__Stated problem__
Update the entries below by changing every "concrete building at center" to "stone building at center" and leaving everything else as it is.

__Input for this task__
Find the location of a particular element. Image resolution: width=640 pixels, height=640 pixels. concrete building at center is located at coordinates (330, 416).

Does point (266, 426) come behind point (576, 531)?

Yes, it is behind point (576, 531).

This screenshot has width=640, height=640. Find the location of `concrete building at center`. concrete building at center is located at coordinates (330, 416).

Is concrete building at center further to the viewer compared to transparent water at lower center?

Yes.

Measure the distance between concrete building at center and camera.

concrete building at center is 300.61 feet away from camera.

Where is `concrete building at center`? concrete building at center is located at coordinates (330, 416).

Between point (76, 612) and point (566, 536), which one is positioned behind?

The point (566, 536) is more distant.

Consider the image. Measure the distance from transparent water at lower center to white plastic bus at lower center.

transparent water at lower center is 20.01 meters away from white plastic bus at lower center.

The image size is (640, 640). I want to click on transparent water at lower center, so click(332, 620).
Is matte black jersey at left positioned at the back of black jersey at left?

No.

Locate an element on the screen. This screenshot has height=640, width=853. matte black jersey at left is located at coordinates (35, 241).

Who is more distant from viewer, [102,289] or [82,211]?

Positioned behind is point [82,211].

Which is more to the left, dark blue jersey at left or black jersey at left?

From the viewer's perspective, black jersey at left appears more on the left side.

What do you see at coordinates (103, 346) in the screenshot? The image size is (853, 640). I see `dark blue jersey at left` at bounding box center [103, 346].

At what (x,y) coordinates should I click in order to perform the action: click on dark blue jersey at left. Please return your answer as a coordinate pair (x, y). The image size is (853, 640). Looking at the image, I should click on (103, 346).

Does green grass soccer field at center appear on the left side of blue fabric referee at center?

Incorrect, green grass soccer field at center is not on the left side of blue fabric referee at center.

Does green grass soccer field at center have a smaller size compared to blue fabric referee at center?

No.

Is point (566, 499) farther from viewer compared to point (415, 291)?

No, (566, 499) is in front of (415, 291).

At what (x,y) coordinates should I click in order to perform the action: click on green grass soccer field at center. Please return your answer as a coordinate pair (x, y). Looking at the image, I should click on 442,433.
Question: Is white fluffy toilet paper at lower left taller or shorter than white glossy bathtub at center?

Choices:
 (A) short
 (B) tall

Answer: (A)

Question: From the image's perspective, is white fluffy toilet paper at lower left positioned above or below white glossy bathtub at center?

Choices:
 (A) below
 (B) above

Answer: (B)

__Completed task__
Find the location of a particular element. Image resolution: width=640 pixels, height=640 pixels. stone building at center is located at coordinates (330, 416).

Does point (266, 426) come behind point (576, 531)?

Yes, it is behind point (576, 531).

This screenshot has width=640, height=640. Find the location of `stone building at center`. stone building at center is located at coordinates (330, 416).

Is stone building at center further to the viewer compared to transparent water at lower center?

Yes.

Measure the distance between stone building at center and camera.

stone building at center is 300.61 feet away from camera.

Where is `stone building at center`? stone building at center is located at coordinates (330, 416).

Between point (76, 612) and point (566, 536), which one is positioned behind?

The point (566, 536) is more distant.

Consider the image. Measure the distance from transparent water at lower center to white plastic bus at lower center.

transparent water at lower center is 20.01 meters away from white plastic bus at lower center.

The image size is (640, 640). I want to click on transparent water at lower center, so click(332, 620).
Is matte black jersey at left positioned at the back of black jersey at left?

No.

Locate an element on the screen. This screenshot has height=640, width=853. matte black jersey at left is located at coordinates (35, 241).

Who is more distant from viewer, [102,289] or [82,211]?

Positioned behind is point [82,211].

Which is more to the left, dark blue jersey at left or black jersey at left?

From the viewer's perspective, black jersey at left appears more on the left side.

What do you see at coordinates (103, 346) in the screenshot? The image size is (853, 640). I see `dark blue jersey at left` at bounding box center [103, 346].

At what (x,y) coordinates should I click in order to perform the action: click on dark blue jersey at left. Please return your answer as a coordinate pair (x, y). The image size is (853, 640). Looking at the image, I should click on (103, 346).

Does green grass soccer field at center appear on the left side of blue fabric referee at center?

Incorrect, green grass soccer field at center is not on the left side of blue fabric referee at center.

Does green grass soccer field at center have a smaller size compared to blue fabric referee at center?

No.

Is point (566, 499) farther from viewer compared to point (415, 291)?

No, (566, 499) is in front of (415, 291).

At what (x,y) coordinates should I click in order to perform the action: click on green grass soccer field at center. Please return your answer as a coordinate pair (x, y). Looking at the image, I should click on 442,433.
Question: Is white fluffy toilet paper at lower left taller or shorter than white glossy bathtub at center?

Choices:
 (A) short
 (B) tall

Answer: (A)

Question: From the image's perspective, is white fluffy toilet paper at lower left positioned above or below white glossy bathtub at center?

Choices:
 (A) below
 (B) above

Answer: (B)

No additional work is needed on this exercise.